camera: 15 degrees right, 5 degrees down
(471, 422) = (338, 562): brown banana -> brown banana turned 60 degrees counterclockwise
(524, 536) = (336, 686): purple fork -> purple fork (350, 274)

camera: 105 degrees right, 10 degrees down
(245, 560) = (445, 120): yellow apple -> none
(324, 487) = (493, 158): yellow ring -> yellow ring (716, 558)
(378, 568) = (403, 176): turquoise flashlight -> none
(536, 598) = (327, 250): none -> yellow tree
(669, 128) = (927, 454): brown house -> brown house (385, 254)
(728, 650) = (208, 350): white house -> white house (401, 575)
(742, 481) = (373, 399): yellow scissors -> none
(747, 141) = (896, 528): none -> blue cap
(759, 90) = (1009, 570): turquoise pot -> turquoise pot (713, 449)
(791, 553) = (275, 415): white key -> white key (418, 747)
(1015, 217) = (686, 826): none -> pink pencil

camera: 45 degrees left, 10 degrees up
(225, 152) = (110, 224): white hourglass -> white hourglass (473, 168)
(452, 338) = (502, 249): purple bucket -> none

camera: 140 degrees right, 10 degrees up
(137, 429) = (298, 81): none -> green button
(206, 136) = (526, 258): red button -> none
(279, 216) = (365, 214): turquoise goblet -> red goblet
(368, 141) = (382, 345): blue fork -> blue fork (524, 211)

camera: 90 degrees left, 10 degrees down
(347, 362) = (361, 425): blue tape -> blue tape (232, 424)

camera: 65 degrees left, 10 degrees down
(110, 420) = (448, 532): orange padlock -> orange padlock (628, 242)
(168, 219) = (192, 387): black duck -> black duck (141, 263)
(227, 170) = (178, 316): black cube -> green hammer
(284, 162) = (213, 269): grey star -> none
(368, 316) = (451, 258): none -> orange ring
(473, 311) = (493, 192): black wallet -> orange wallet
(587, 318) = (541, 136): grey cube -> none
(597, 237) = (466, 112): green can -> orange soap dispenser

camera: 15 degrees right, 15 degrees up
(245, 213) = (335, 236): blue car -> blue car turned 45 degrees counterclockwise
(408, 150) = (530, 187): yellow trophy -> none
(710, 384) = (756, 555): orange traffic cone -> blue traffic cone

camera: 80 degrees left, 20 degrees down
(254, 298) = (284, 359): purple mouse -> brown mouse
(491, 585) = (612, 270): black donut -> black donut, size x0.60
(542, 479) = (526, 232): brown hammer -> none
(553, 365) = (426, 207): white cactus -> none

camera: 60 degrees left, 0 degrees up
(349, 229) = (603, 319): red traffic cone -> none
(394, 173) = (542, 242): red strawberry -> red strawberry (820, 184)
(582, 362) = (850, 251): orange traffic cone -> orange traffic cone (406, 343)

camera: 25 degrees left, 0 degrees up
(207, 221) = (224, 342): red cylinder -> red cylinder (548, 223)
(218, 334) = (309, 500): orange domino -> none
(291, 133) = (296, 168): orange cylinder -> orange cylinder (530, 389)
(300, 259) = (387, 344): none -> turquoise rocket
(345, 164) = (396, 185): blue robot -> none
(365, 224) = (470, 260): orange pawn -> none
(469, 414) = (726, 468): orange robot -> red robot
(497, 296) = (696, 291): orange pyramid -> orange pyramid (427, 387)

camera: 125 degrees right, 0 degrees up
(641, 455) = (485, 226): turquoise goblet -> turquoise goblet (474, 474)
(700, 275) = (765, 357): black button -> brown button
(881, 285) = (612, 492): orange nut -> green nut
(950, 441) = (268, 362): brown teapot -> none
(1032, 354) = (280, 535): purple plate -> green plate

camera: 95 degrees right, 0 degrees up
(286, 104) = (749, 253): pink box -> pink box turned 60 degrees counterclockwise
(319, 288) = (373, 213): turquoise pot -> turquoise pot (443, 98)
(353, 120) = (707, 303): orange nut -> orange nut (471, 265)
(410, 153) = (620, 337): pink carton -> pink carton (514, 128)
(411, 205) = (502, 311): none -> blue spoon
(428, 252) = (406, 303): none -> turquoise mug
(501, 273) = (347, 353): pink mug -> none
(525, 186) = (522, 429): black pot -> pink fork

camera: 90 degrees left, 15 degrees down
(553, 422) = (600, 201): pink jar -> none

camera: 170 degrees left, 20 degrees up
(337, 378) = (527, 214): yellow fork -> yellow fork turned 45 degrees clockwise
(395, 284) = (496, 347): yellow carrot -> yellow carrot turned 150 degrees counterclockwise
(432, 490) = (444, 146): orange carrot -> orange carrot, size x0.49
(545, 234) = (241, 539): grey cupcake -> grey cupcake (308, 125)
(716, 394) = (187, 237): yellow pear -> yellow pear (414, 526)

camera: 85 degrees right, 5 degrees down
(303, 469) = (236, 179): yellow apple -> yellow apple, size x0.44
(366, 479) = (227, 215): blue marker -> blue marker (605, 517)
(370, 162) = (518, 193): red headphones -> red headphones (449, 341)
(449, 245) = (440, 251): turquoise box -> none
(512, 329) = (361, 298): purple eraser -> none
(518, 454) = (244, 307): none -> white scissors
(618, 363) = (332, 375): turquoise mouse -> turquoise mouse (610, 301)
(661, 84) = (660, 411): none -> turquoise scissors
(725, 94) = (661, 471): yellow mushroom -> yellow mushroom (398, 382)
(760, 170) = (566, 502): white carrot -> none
################
__About this exercise__:
Please copy the entire listing, leaving each line exactly as written.

__Reply to the exercise__:
camera: 15 degrees right, 5 degrees down
(471, 422) = (338, 562): brown banana -> brown banana turned 60 degrees counterclockwise
(524, 536) = (336, 686): purple fork -> purple fork (350, 274)

camera: 105 degrees right, 10 degrees down
(245, 560) = (445, 120): yellow apple -> none
(324, 487) = (493, 158): yellow ring -> yellow ring (716, 558)
(378, 568) = (403, 176): turquoise flashlight -> none
(536, 598) = (327, 250): none -> yellow tree
(669, 128) = (927, 454): brown house -> brown house (385, 254)
(728, 650) = (208, 350): white house -> white house (401, 575)
(742, 481) = (373, 399): yellow scissors -> none
(747, 141) = (896, 528): none -> blue cap
(759, 90) = (1009, 570): turquoise pot -> turquoise pot (713, 449)
(791, 553) = (275, 415): white key -> white key (418, 747)
(1015, 217) = (686, 826): none -> pink pencil

camera: 45 degrees left, 10 degrees up
(225, 152) = (110, 224): white hourglass -> white hourglass (473, 168)
(452, 338) = (502, 249): purple bucket -> none

camera: 140 degrees right, 10 degrees up
(137, 429) = (298, 81): none -> green button
(206, 136) = (526, 258): red button -> none
(279, 216) = (365, 214): turquoise goblet -> red goblet
(368, 141) = (382, 345): blue fork -> blue fork (524, 211)

camera: 90 degrees left, 10 degrees down
(347, 362) = (361, 425): blue tape -> blue tape (232, 424)

camera: 65 degrees left, 10 degrees down
(110, 420) = (448, 532): orange padlock -> orange padlock (628, 242)
(168, 219) = (192, 387): black duck -> black duck (141, 263)
(227, 170) = (178, 316): black cube -> green hammer
(284, 162) = (213, 269): grey star -> none
(368, 316) = (451, 258): none -> orange ring
(473, 311) = (493, 192): black wallet -> orange wallet
(587, 318) = (541, 136): grey cube -> none
(597, 237) = (466, 112): green can -> orange soap dispenser

camera: 15 degrees right, 15 degrees up
(245, 213) = (335, 236): blue car -> blue car turned 45 degrees counterclockwise
(408, 150) = (530, 187): yellow trophy -> none
(710, 384) = (756, 555): orange traffic cone -> blue traffic cone

camera: 80 degrees left, 20 degrees down
(254, 298) = (284, 359): purple mouse -> brown mouse
(491, 585) = (612, 270): black donut -> black donut, size x0.60
(542, 479) = (526, 232): brown hammer -> none
(553, 365) = (426, 207): white cactus -> none

camera: 60 degrees left, 0 degrees up
(349, 229) = (603, 319): red traffic cone -> none
(394, 173) = (542, 242): red strawberry -> red strawberry (820, 184)
(582, 362) = (850, 251): orange traffic cone -> orange traffic cone (406, 343)

camera: 25 degrees left, 0 degrees up
(207, 221) = (224, 342): red cylinder -> red cylinder (548, 223)
(218, 334) = (309, 500): orange domino -> none
(291, 133) = (296, 168): orange cylinder -> orange cylinder (530, 389)
(300, 259) = (387, 344): none -> turquoise rocket
(345, 164) = (396, 185): blue robot -> none
(365, 224) = (470, 260): orange pawn -> none
(469, 414) = (726, 468): orange robot -> red robot
(497, 296) = (696, 291): orange pyramid -> orange pyramid (427, 387)

camera: 125 degrees right, 0 degrees up
(641, 455) = (485, 226): turquoise goblet -> turquoise goblet (474, 474)
(700, 275) = (765, 357): black button -> brown button
(881, 285) = (612, 492): orange nut -> green nut
(950, 441) = (268, 362): brown teapot -> none
(1032, 354) = (280, 535): purple plate -> green plate

camera: 95 degrees right, 0 degrees up
(286, 104) = (749, 253): pink box -> pink box turned 60 degrees counterclockwise
(319, 288) = (373, 213): turquoise pot -> turquoise pot (443, 98)
(353, 120) = (707, 303): orange nut -> orange nut (471, 265)
(410, 153) = (620, 337): pink carton -> pink carton (514, 128)
(411, 205) = (502, 311): none -> blue spoon
(428, 252) = (406, 303): none -> turquoise mug
(501, 273) = (347, 353): pink mug -> none
(525, 186) = (522, 429): black pot -> pink fork

camera: 90 degrees left, 15 degrees down
(553, 422) = (600, 201): pink jar -> none

camera: 170 degrees left, 20 degrees up
(337, 378) = (527, 214): yellow fork -> yellow fork turned 45 degrees clockwise
(395, 284) = (496, 347): yellow carrot -> yellow carrot turned 150 degrees counterclockwise
(432, 490) = (444, 146): orange carrot -> orange carrot, size x0.49
(545, 234) = (241, 539): grey cupcake -> grey cupcake (308, 125)
(716, 394) = (187, 237): yellow pear -> yellow pear (414, 526)

camera: 85 degrees right, 5 degrees down
(303, 469) = (236, 179): yellow apple -> yellow apple, size x0.44
(366, 479) = (227, 215): blue marker -> blue marker (605, 517)
(370, 162) = (518, 193): red headphones -> red headphones (449, 341)
(449, 245) = (440, 251): turquoise box -> none
(512, 329) = (361, 298): purple eraser -> none
(518, 454) = (244, 307): none -> white scissors
(618, 363) = (332, 375): turquoise mouse -> turquoise mouse (610, 301)
(661, 84) = (660, 411): none -> turquoise scissors
(725, 94) = (661, 471): yellow mushroom -> yellow mushroom (398, 382)
(760, 170) = (566, 502): white carrot -> none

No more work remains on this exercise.